Problem to solve –
Reproduce the listing below line for line, leaving out the pictures.

Provided information –
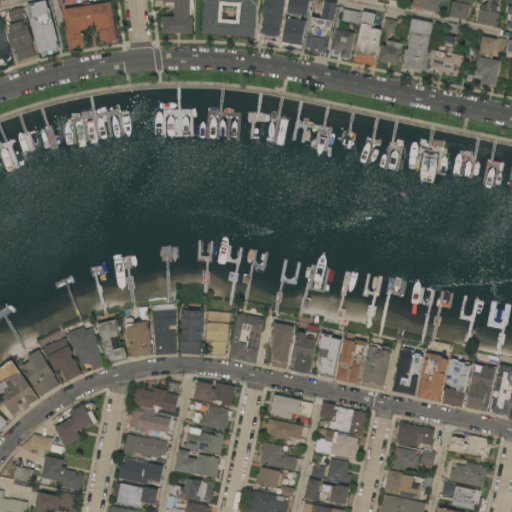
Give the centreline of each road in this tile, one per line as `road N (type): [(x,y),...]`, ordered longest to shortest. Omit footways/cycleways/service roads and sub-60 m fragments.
road 1 (residential): [(0,455),(54,403),(123,372),(187,367),(511,431)]
road 2 (tertiary): [(0,92),(112,63),(227,60),(511,116)]
road 3 (residential): [(95,511),(123,372)]
road 4 (residential): [(229,511),(256,378)]
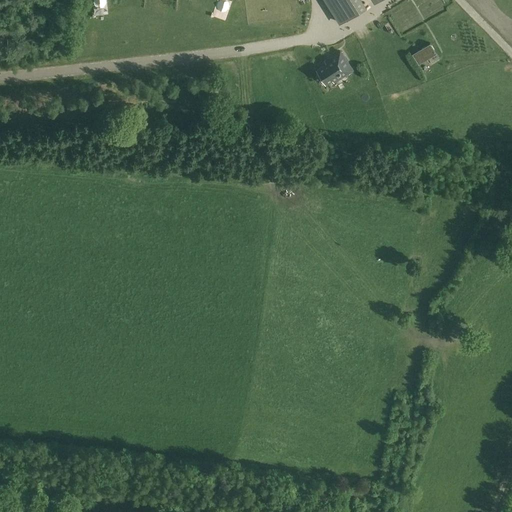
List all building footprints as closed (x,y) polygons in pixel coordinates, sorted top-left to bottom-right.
[(223,0),(223,8),(234,9),(235,0),(223,0)] [(357,0),(326,0),(341,22),(363,8),(357,0)] [(359,32),(355,34),(360,44),(365,41),(359,32)] [(437,53),(430,42),(412,54),(419,64),(437,53)] [(324,62),(315,68),(324,83),(331,79),(333,82),(353,70),(340,49),(323,60),(324,62)]
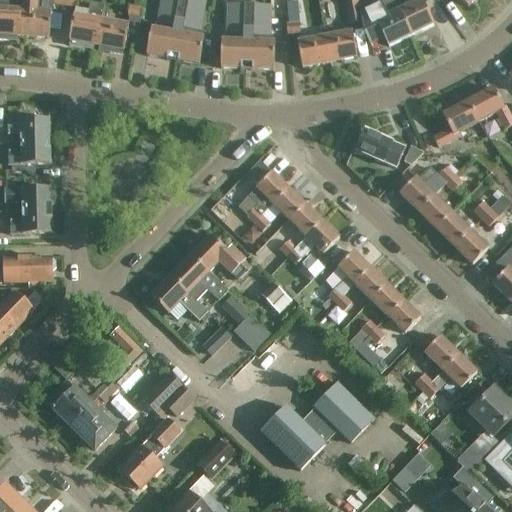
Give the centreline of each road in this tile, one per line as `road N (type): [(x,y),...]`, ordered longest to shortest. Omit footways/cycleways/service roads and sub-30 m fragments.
road 1 (residential): [(511,352),(310,152),(302,113)]
road 2 (residential): [(104,287),(263,118)]
road 3 (residential): [(302,113),(410,88),(511,23)]
road 4 (residential): [(75,86),(77,310)]
road 5 (residential): [(263,118),(75,86)]
road 6 (residential): [(233,421),(104,287)]
road 7 (tertiary): [(91,511),(0,422)]
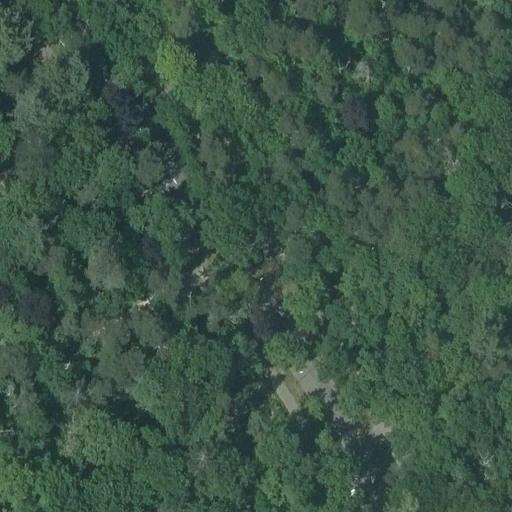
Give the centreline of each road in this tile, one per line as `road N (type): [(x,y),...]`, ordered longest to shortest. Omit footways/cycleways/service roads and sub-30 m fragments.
road 1 (tertiary): [(364,511),(349,448),(319,391),(50,0)]
road 2 (track): [(0,357),(268,215),(511,56)]
road 3 (unknown): [(511,139),(339,249),(307,253),(268,215),(113,0)]
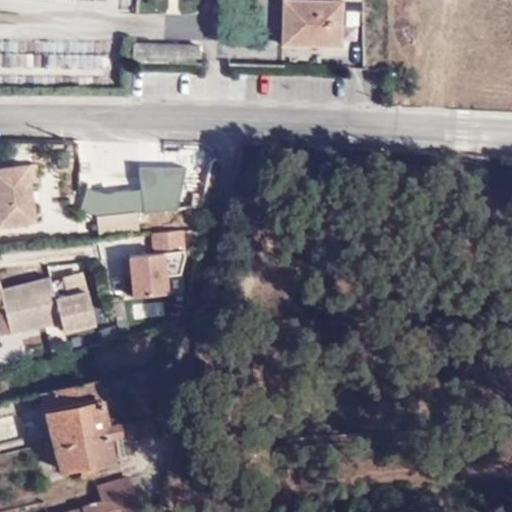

Answer to this task –
Give the centreline of each road in this tile, one per line as `road N (type): [(x,y),...]`, ordered longest to shortest. Omit footways/cycleways/service roads and sub-60 m fragments.
road 1 (residential): [(0,455),(54,403),(123,372),(187,367),(511,431)]
road 2 (tertiary): [(0,92),(112,63),(227,60),(511,116)]
road 3 (residential): [(95,511),(123,372)]
road 4 (residential): [(229,511),(256,378)]
List all building footprints as closed (x,y) polygons in pixel coordinates, sorted top-left to bottom-right.
[(223,0),(223,8),(234,9),(235,0),(223,0)] [(357,0),(326,0),(341,22),(363,8),(357,0)] [(359,32),(355,34),(360,44),(365,41),(359,32)] [(437,53),(430,42),(412,54),(419,64),(437,53)] [(324,62),(315,68),(324,83),(331,79),(333,82),(353,70),(340,49),(323,60),(324,62)]
Give the centreline of each road in this tile, one per line as `road N (type): [(x,y),...]`, ordered longest to shortest. Omit footways/cycleways/service roads and sub-30 m fragments.
road 1 (residential): [(511,352),(310,152),(302,113)]
road 2 (residential): [(104,287),(263,118)]
road 3 (residential): [(302,113),(410,88),(511,23)]
road 4 (residential): [(75,86),(77,310)]
road 5 (residential): [(263,118),(75,86)]
road 6 (residential): [(233,421),(104,287)]
road 7 (tertiary): [(91,511),(0,422)]
Give the centreline of each road in this tile, one per line as `road N (type): [(x,y),...]`, ordered longest to shortest. Omit footways/cycleways/service roads and sub-30 m fragments.
road 1 (tertiary): [(364,511),(349,448),(319,391),(50,0)]
road 2 (track): [(0,357),(268,215),(511,56)]
road 3 (unknown): [(511,139),(339,249),(307,253),(268,215),(113,0)]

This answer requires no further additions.